The data below holds the lines to copy: everything from the line containing "RTC3 pin SQW: A6 -> D2" to the line containing "SOIL2 pin AO: A0 -> A5", both ends included, set down exactly.

DATA UNDER STUDY ▸
◆ ◆ ◆ ◆

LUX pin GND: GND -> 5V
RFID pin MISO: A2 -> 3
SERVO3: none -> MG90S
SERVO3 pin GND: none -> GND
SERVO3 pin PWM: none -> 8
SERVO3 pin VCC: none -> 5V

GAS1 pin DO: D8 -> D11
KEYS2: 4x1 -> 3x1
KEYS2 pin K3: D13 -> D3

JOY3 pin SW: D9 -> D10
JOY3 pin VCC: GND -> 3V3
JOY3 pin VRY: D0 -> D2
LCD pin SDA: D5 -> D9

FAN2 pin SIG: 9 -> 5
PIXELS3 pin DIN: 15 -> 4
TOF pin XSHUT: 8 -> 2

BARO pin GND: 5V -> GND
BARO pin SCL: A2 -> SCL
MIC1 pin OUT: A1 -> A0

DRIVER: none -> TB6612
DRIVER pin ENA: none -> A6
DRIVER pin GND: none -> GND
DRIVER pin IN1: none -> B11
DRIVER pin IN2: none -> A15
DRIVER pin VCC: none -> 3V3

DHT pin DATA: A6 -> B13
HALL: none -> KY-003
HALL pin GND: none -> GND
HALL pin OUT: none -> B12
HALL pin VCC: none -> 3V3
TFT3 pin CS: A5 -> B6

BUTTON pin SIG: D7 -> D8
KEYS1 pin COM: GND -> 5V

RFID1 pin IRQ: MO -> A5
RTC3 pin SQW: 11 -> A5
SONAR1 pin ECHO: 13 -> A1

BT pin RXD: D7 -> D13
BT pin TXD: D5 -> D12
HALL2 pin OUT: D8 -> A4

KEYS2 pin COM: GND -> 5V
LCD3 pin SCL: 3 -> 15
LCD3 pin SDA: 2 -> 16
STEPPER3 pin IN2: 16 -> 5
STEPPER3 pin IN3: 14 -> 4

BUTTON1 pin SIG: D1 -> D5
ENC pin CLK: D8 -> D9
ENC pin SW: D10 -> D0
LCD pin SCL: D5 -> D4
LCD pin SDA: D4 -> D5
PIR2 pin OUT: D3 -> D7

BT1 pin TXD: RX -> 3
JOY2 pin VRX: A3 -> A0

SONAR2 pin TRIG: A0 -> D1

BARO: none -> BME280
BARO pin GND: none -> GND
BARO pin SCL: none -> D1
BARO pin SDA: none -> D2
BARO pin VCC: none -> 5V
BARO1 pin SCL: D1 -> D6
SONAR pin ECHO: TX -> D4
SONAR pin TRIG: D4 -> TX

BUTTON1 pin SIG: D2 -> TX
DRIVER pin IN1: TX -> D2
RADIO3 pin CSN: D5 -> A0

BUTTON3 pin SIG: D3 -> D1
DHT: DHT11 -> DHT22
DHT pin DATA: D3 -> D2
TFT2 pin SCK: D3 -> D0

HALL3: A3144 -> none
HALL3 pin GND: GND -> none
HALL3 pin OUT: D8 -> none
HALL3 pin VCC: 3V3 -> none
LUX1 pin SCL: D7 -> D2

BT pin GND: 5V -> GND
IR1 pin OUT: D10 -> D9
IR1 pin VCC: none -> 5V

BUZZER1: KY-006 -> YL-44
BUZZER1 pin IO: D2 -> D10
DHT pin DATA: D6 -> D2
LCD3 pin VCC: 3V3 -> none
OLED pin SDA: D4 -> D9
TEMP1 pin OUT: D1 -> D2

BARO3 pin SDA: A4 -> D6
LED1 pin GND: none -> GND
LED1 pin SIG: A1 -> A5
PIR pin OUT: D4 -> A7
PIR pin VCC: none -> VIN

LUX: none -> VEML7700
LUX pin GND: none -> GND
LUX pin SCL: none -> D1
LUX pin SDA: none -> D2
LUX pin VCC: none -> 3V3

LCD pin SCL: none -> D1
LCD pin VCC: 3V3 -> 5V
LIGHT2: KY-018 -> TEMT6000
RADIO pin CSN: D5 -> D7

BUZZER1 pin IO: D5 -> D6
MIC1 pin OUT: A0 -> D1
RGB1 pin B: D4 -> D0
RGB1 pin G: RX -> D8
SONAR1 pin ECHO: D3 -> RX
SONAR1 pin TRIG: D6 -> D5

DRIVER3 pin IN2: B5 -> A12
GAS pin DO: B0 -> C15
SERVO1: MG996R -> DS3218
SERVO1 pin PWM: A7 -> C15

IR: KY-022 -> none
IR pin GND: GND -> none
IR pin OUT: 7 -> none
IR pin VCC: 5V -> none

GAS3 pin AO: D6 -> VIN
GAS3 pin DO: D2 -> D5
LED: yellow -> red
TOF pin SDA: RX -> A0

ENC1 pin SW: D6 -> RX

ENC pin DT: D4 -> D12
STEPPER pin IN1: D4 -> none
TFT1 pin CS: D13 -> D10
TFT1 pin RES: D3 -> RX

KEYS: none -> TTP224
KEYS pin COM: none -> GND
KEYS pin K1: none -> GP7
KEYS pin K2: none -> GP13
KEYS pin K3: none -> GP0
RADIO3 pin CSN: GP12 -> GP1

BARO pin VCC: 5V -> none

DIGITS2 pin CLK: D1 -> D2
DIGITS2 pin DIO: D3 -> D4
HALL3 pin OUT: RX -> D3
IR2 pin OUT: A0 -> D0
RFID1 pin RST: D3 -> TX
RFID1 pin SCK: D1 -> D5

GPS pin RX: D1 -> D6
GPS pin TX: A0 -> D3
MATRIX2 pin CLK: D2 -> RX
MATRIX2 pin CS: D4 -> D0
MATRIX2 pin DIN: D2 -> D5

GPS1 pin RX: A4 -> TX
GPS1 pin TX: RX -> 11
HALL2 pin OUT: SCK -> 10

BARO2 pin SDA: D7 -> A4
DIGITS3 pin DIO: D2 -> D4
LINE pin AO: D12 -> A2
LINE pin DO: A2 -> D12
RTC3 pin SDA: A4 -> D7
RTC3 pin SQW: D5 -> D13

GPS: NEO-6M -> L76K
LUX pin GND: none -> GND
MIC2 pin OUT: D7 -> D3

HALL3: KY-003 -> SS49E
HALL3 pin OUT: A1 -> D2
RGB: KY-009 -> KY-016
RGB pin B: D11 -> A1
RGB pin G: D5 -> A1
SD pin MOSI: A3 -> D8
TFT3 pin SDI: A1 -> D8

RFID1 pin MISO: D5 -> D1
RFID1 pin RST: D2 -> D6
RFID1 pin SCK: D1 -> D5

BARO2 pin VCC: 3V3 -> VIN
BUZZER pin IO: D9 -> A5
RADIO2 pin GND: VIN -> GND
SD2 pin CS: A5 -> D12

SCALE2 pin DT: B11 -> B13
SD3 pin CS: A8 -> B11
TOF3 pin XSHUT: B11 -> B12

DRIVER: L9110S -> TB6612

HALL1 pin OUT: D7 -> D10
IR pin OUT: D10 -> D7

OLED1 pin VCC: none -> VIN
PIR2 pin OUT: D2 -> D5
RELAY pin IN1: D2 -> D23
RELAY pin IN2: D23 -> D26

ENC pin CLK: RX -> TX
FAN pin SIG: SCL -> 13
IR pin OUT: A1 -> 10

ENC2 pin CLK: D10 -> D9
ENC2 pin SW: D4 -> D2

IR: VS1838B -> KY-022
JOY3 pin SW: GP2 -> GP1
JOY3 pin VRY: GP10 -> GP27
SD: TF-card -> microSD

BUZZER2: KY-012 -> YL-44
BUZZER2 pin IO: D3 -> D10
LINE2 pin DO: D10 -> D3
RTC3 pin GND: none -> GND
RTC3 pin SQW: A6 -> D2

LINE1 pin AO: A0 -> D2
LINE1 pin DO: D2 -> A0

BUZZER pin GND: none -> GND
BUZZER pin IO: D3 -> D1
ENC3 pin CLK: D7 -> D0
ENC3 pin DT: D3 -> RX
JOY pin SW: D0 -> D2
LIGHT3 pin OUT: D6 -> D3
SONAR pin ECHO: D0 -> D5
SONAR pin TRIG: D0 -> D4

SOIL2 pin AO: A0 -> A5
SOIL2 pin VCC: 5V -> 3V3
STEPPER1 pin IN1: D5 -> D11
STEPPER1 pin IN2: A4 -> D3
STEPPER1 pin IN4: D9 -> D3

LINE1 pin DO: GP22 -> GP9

◆ ◆ ◆ ◆

EXERCISE SOLUTION ▸
RTC3 pin SQW: A6 -> D2

LINE1 pin AO: A0 -> D2
LINE1 pin DO: D2 -> A0

BUZZER pin GND: none -> GND
BUZZER pin IO: D3 -> D1
ENC3 pin CLK: D7 -> D0
ENC3 pin DT: D3 -> RX
JOY pin SW: D0 -> D2
LIGHT3 pin OUT: D6 -> D3
SONAR pin ECHO: D0 -> D5
SONAR pin TRIG: D0 -> D4

SOIL2 pin AO: A0 -> A5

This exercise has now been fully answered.